Available records ::
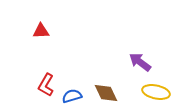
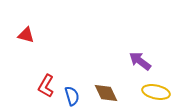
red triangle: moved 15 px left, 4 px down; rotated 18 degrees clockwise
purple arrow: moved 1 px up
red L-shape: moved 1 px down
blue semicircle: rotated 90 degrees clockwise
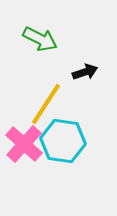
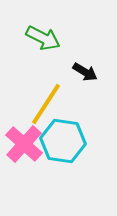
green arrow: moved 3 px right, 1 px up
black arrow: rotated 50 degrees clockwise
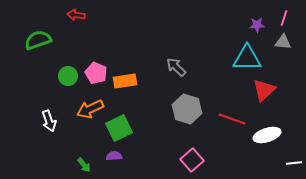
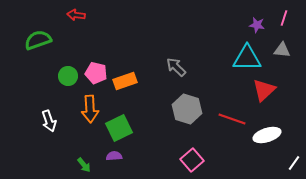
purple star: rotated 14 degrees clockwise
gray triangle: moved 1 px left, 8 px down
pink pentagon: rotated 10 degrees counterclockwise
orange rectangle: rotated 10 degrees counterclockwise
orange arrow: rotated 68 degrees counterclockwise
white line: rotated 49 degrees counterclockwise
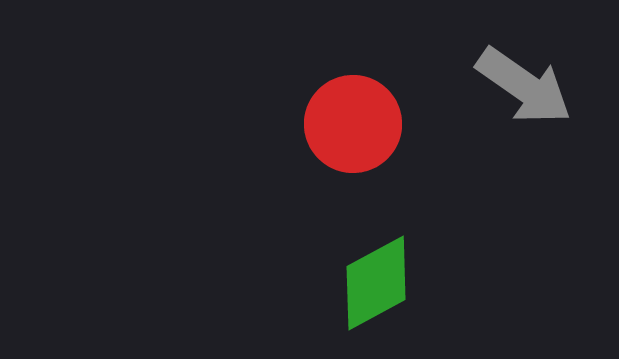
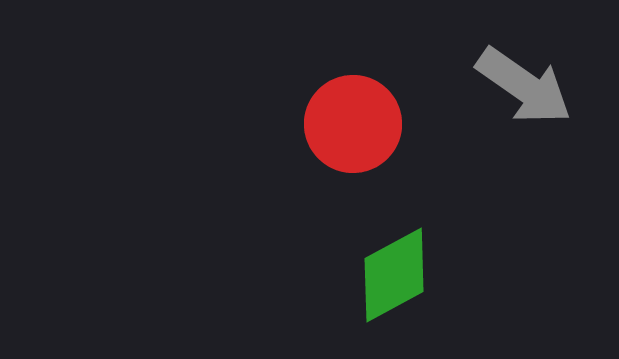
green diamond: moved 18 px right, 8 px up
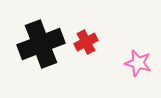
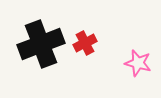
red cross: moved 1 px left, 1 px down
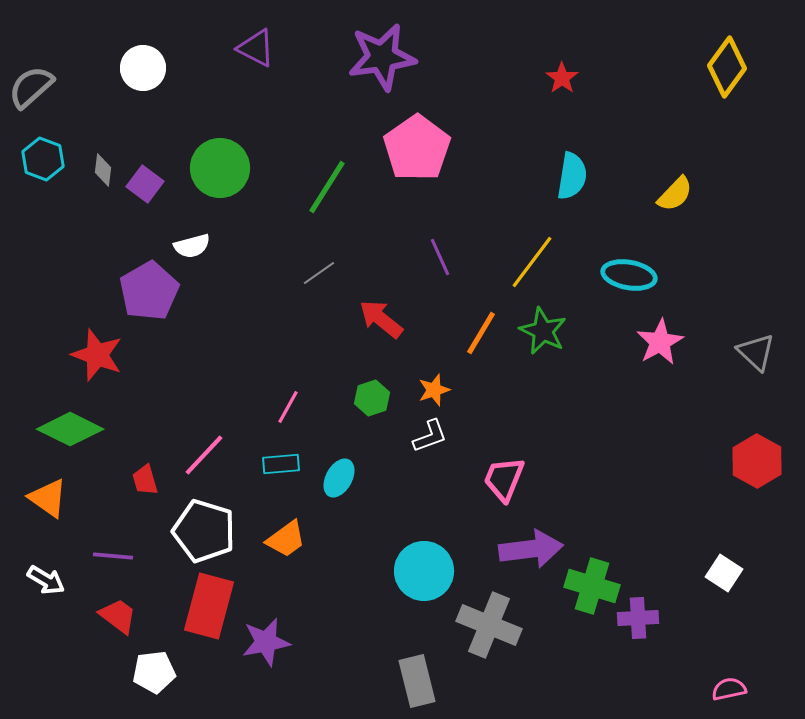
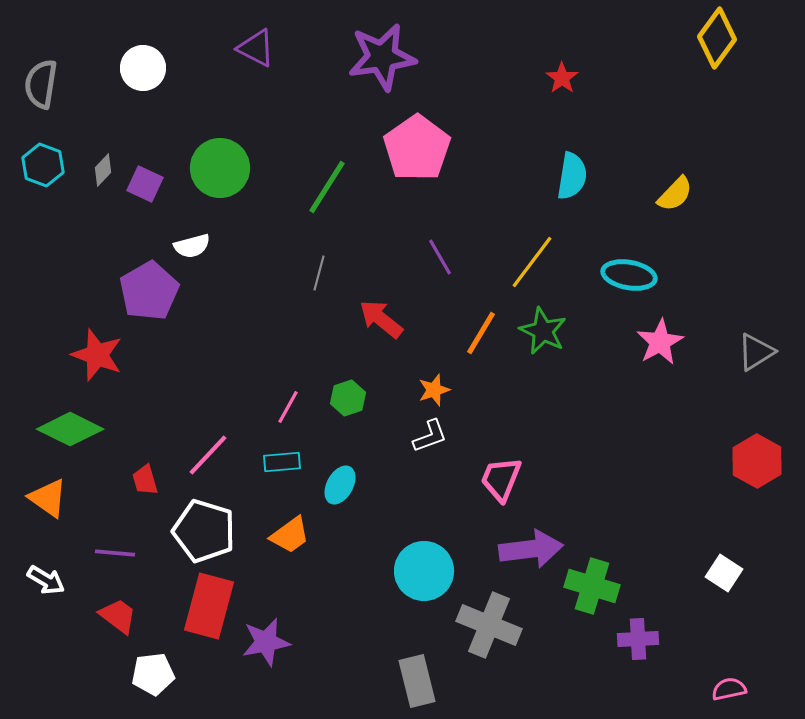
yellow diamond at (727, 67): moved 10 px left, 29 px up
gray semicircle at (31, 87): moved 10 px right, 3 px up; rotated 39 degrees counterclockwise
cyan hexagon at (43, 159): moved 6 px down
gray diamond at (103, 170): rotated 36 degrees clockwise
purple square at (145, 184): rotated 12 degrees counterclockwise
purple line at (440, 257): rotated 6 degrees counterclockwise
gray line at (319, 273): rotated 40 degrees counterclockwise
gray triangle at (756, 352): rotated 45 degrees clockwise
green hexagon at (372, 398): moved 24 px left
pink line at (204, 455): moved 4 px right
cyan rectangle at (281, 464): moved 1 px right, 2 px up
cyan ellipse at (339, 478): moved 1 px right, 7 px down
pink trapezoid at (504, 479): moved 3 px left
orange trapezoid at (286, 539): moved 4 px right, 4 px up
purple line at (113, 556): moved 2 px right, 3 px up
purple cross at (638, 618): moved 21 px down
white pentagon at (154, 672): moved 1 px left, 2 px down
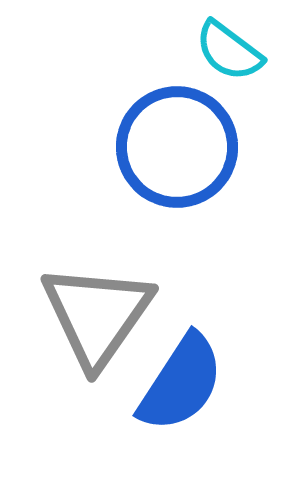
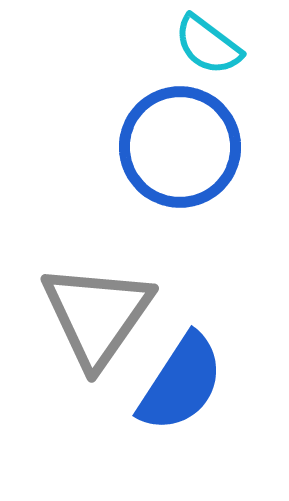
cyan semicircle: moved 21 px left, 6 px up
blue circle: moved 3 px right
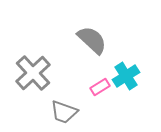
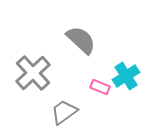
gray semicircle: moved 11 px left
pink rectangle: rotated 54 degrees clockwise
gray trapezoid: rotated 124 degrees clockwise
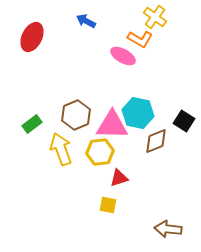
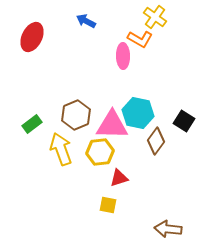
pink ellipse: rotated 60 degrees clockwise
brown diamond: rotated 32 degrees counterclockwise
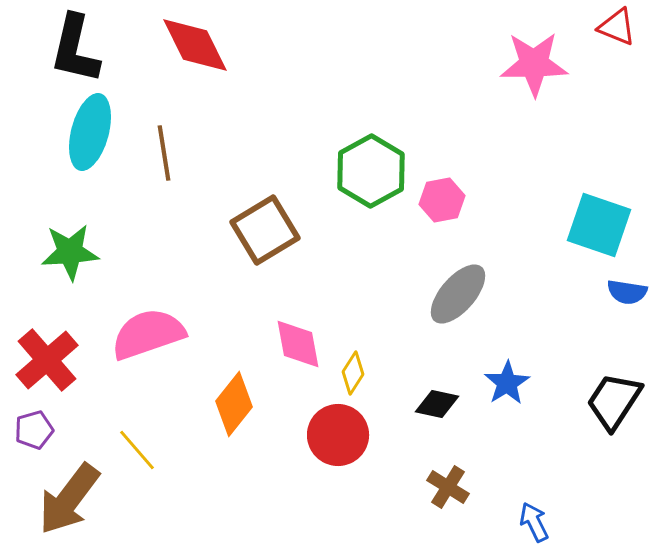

Problem statement :: Only an exact copy of the records, free of images, belongs in the answer.

Final answer ::
red triangle: moved 15 px left, 4 px down; rotated 18 degrees clockwise
purple arrow: moved 1 px up
red L-shape: moved 1 px down
blue semicircle: rotated 90 degrees clockwise
green arrow: moved 3 px right, 1 px up
black arrow: rotated 50 degrees clockwise
purple star: rotated 14 degrees clockwise
gray triangle: moved 1 px left, 8 px down
pink pentagon: rotated 10 degrees counterclockwise
orange rectangle: rotated 10 degrees counterclockwise
orange arrow: rotated 68 degrees counterclockwise
white line: rotated 49 degrees counterclockwise
green diamond: moved 18 px right, 8 px up
red cross: moved 1 px left, 1 px down
yellow diamond at (727, 67): moved 10 px left, 29 px up
gray semicircle at (31, 87): moved 10 px right, 3 px up; rotated 39 degrees counterclockwise
cyan hexagon at (43, 159): moved 6 px down
gray diamond at (103, 170): rotated 36 degrees clockwise
purple square at (145, 184): rotated 12 degrees counterclockwise
purple line at (440, 257): rotated 6 degrees counterclockwise
gray line at (319, 273): rotated 40 degrees counterclockwise
gray triangle at (756, 352): rotated 45 degrees clockwise
green hexagon at (372, 398): moved 24 px left
pink line at (204, 455): moved 4 px right
cyan rectangle at (281, 464): moved 1 px right, 2 px up
cyan ellipse at (339, 478): moved 1 px right, 7 px down
pink trapezoid at (504, 479): moved 3 px left
orange trapezoid at (286, 539): moved 4 px right, 4 px up
purple line at (113, 556): moved 2 px right, 3 px up
purple cross at (638, 618): moved 21 px down
white pentagon at (154, 672): moved 1 px left, 2 px down
cyan semicircle: moved 21 px left, 6 px up
blue circle: moved 3 px right
gray semicircle: moved 11 px left
pink rectangle: rotated 54 degrees clockwise
gray trapezoid: rotated 124 degrees clockwise
pink ellipse: rotated 60 degrees clockwise
brown diamond: rotated 32 degrees counterclockwise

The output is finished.